▶ _DIRECTIONS_
This calls for a word-for-word copy of all the data, with each picture removed.
DATASET: Begin
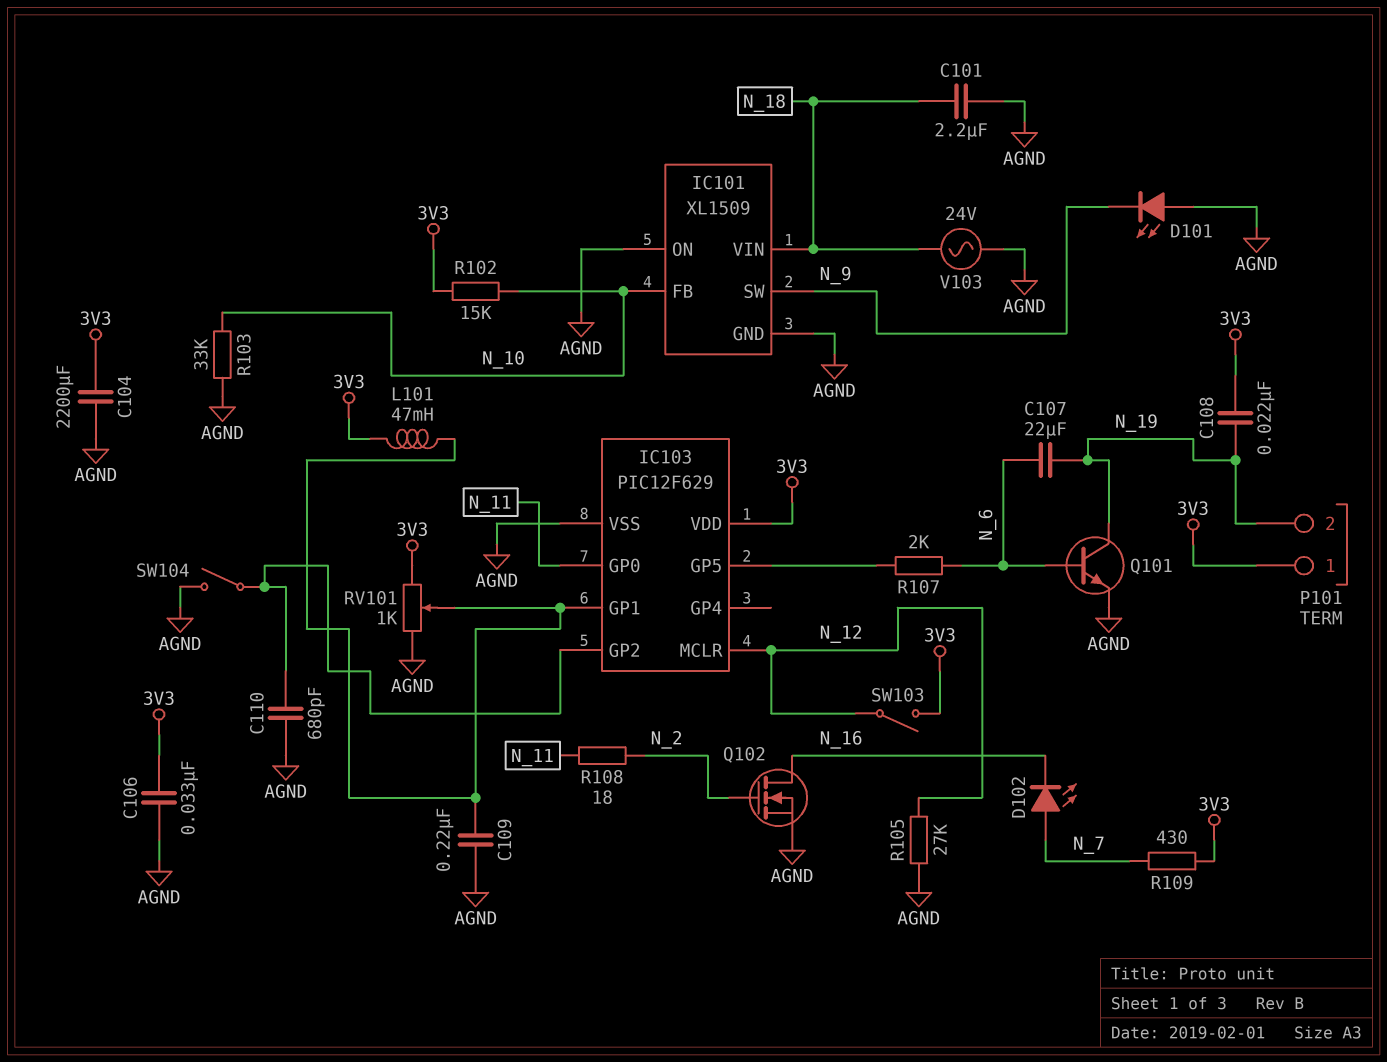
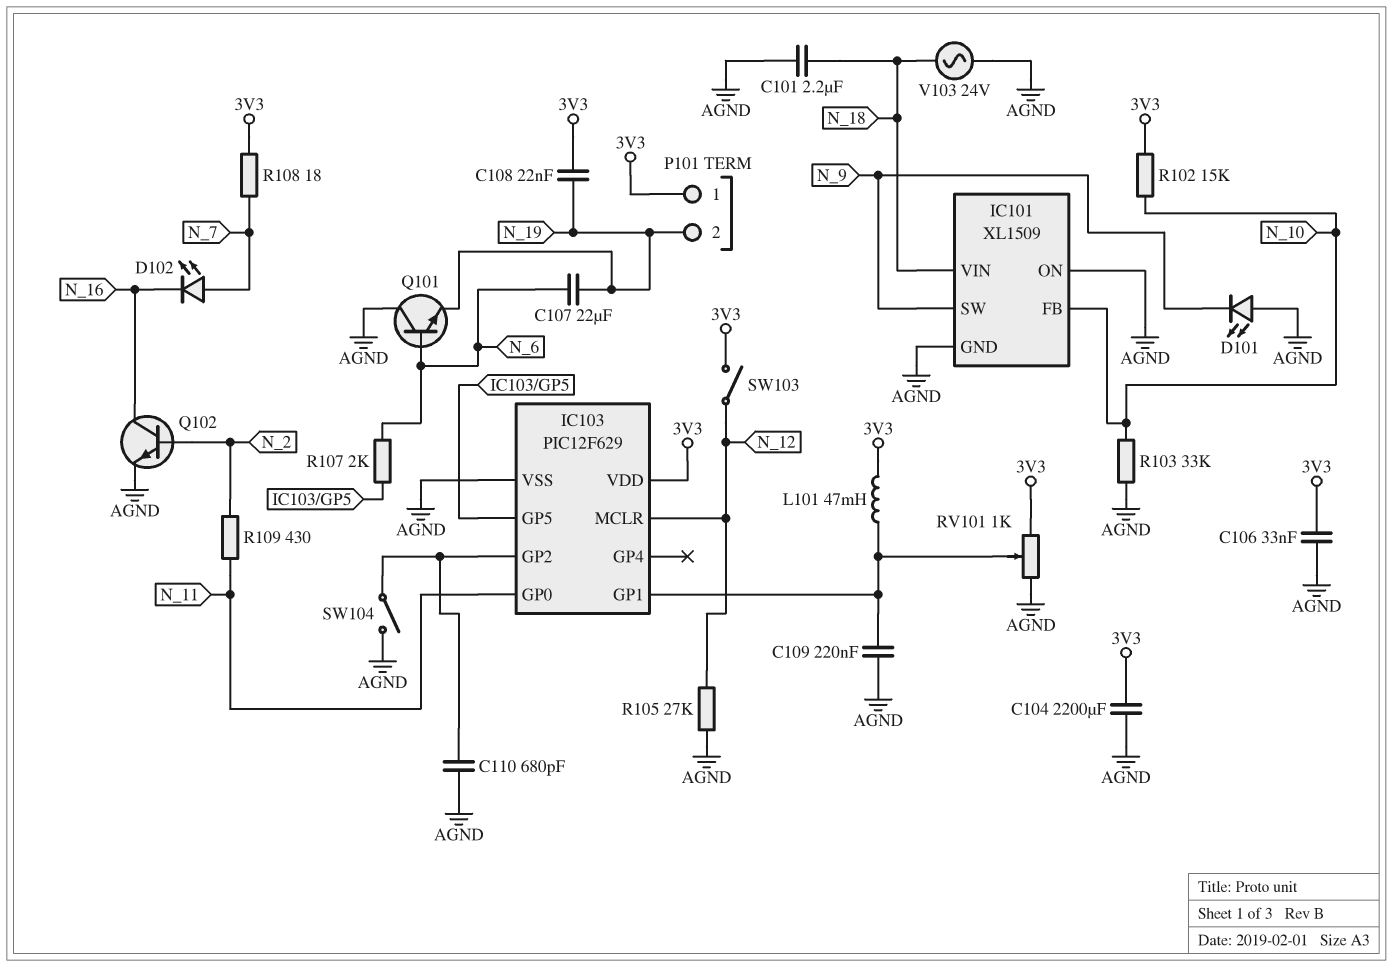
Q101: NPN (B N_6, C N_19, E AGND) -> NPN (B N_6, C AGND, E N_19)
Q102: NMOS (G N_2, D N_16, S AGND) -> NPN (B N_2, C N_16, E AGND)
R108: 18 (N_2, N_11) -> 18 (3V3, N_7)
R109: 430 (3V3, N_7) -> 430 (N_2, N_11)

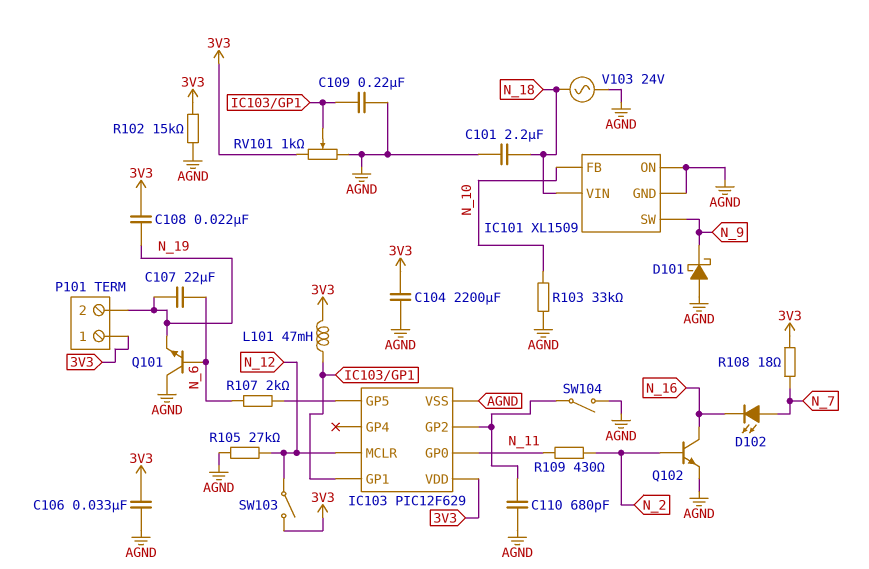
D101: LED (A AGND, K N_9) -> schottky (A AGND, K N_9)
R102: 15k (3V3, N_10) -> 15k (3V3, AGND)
DATASET: End
▶ _THE COMPLETED TASK_
Q101: NPN (B N_6, C N_19, E AGND) -> NPN (B N_6, C AGND, E N_19)
Q102: NMOS (G N_2, D N_16, S AGND) -> NPN (B N_2, C N_16, E AGND)
R108: 18 (N_2, N_11) -> 18 (3V3, N_7)
R109: 430 (3V3, N_7) -> 430 (N_2, N_11)

D101: LED (A AGND, K N_9) -> schottky (A AGND, K N_9)
R102: 15k (3V3, N_10) -> 15k (3V3, AGND)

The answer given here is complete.